Copy each line in the data below that contains the word "added".

=== Section Start ===

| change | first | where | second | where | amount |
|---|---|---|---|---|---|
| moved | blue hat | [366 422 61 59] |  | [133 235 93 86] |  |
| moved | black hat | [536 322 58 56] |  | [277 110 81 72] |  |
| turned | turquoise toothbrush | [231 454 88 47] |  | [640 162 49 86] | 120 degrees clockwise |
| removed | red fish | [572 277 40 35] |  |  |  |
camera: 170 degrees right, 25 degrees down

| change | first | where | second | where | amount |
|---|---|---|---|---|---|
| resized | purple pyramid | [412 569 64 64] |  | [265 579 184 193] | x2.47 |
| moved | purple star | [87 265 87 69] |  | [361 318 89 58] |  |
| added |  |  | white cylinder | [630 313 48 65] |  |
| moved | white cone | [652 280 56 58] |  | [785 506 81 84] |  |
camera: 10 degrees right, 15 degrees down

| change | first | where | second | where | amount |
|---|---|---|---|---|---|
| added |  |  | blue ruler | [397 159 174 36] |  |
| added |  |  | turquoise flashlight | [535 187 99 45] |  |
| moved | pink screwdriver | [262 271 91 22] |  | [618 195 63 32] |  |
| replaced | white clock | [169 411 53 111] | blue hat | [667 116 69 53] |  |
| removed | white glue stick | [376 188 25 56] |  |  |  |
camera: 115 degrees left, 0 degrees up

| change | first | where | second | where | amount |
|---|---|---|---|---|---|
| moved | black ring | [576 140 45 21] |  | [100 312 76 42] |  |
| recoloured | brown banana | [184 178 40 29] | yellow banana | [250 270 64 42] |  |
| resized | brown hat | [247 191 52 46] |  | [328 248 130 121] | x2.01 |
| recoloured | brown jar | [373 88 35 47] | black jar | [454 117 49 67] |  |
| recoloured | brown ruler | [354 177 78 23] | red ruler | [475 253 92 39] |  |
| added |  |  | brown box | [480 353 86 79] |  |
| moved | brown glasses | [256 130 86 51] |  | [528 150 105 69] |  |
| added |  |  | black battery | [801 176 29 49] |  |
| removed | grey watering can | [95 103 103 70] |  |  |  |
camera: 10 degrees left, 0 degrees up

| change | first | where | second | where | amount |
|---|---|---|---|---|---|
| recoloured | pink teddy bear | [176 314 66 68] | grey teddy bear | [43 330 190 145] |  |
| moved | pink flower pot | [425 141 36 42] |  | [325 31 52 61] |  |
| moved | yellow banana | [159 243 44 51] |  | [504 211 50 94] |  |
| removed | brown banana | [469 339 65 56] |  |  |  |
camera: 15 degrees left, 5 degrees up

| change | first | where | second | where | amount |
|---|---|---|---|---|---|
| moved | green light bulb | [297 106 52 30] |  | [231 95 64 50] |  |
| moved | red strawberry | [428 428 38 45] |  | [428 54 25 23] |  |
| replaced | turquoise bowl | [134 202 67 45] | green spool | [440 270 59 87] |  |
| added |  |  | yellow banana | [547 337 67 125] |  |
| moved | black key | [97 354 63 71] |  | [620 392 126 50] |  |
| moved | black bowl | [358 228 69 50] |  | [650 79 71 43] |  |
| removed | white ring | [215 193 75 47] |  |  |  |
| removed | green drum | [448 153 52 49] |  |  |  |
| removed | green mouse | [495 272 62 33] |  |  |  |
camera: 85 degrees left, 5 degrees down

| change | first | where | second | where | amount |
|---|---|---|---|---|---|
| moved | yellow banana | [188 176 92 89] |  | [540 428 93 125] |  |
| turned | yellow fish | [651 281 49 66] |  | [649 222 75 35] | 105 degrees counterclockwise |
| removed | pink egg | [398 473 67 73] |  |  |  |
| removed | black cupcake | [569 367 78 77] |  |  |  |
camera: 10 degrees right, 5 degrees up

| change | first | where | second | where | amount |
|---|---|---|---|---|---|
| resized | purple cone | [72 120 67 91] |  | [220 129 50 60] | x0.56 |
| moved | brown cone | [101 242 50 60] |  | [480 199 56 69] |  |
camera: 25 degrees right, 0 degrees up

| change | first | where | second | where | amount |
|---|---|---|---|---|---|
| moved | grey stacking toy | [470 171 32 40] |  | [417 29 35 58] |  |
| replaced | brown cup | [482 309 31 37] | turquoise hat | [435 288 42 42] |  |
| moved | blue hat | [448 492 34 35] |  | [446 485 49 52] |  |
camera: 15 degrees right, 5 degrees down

=== Section End ===

## REPLY
| added |  |  | white cylinder | [630 313 48 65] |  |
| added |  |  | blue ruler | [397 159 174 36] |  |
| added |  |  | turquoise flashlight | [535 187 99 45] |  |
| added |  |  | brown box | [480 353 86 79] |  |
| added |  |  | black battery | [801 176 29 49] |  |
| added |  |  | yellow banana | [547 337 67 125] |  |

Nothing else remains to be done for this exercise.